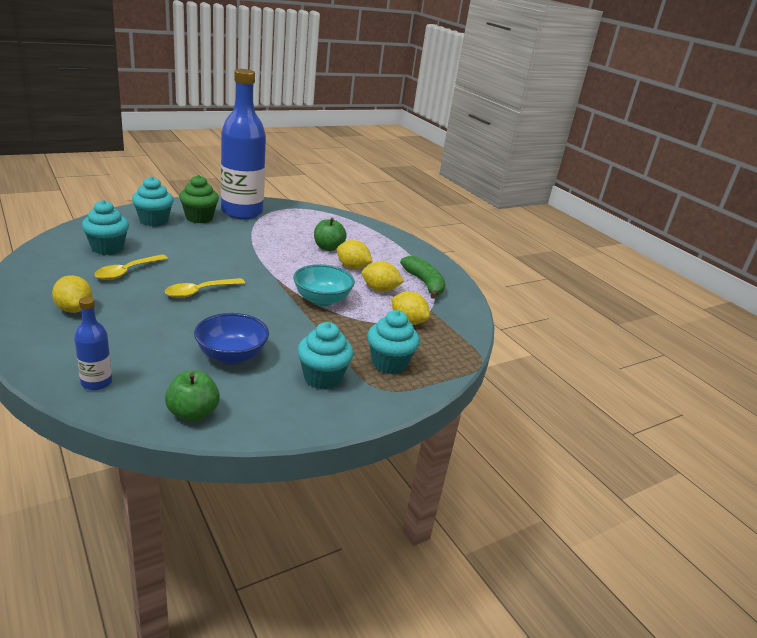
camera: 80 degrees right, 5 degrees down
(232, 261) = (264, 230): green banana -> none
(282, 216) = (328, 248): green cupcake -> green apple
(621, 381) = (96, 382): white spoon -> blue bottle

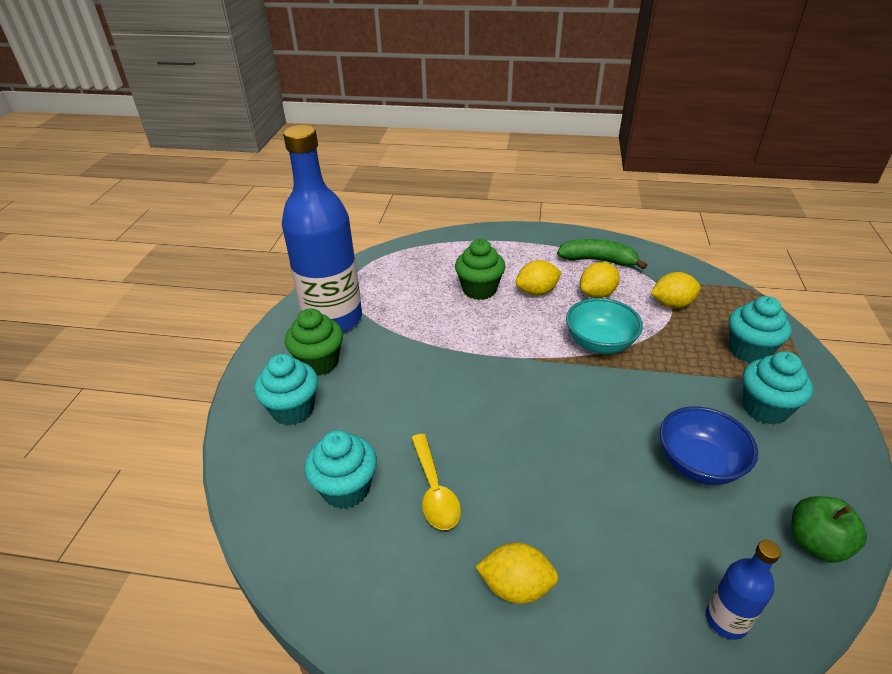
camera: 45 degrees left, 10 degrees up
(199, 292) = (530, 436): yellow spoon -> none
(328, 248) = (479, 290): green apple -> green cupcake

TASK STATEMENT: Copy each line of the records that contains the word "apple".

SOLUTION BELOW:
(282, 216) = (328, 248): green cupcake -> green apple
(328, 248) = (479, 290): green apple -> green cupcake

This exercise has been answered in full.